■ Your task
Of the entries below, return only those lines from the line with "red star: (414, 847) -> (386, 935), moved" to the line with "blue cross: (77, 94)", exactly, both included.

Stored data:
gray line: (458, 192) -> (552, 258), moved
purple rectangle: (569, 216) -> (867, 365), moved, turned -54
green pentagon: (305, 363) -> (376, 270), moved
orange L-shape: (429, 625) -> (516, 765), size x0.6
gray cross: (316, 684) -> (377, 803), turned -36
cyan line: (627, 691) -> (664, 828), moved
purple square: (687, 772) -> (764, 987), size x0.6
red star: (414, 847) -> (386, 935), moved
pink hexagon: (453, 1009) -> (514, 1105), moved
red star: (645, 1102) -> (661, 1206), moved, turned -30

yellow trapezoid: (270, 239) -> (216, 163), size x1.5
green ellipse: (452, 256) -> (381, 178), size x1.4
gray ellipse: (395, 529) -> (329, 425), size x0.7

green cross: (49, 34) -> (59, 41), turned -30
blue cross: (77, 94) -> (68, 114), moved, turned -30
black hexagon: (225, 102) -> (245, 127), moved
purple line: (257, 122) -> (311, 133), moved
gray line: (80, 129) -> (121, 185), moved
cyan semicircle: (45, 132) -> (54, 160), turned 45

■ Completed task
red star: (414, 847) -> (386, 935), moved
pink hexagon: (453, 1009) -> (514, 1105), moved
red star: (645, 1102) -> (661, 1206), moved, turned -30

yellow trapezoid: (270, 239) -> (216, 163), size x1.5
green ellipse: (452, 256) -> (381, 178), size x1.4
gray ellipse: (395, 529) -> (329, 425), size x0.7

green cross: (49, 34) -> (59, 41), turned -30
blue cross: (77, 94) -> (68, 114), moved, turned -30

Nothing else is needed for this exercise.